Available data:
——————

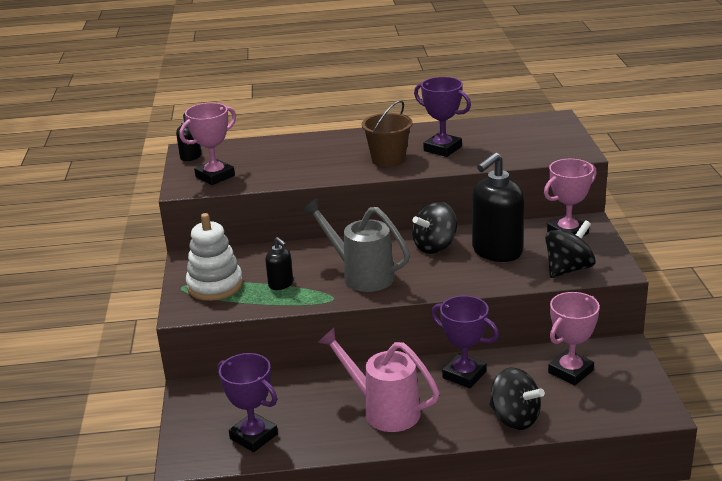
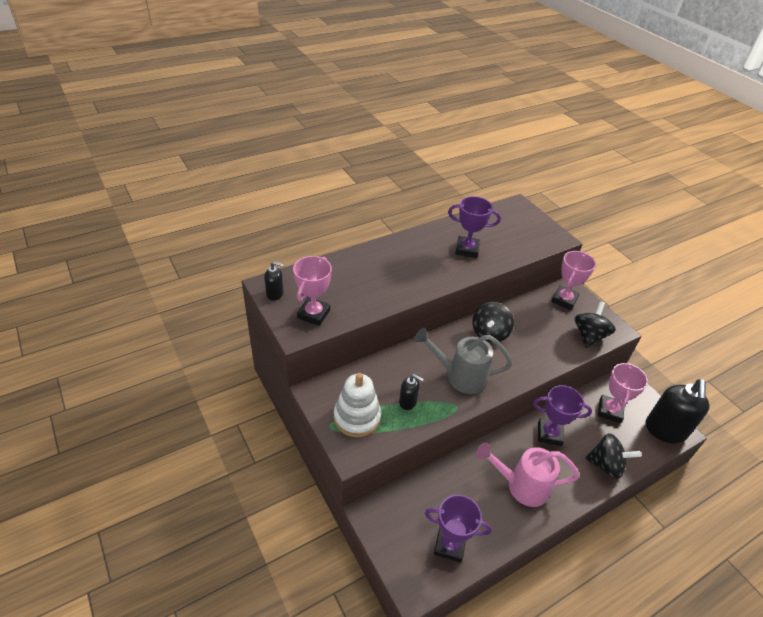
camera: 30 degrees left, 15 degrees up
(388, 159) = (437, 268): brown bucket -> none
(496, 251) = (533, 329): black soap dispenser -> black soap dispenser (665, 430)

——————

What to do:
Exclude the images, then output the data above word for word.

Solution to this problem:
camera: 30 degrees left, 15 degrees up
(388, 159) = (437, 268): brown bucket -> none
(496, 251) = (533, 329): black soap dispenser -> black soap dispenser (665, 430)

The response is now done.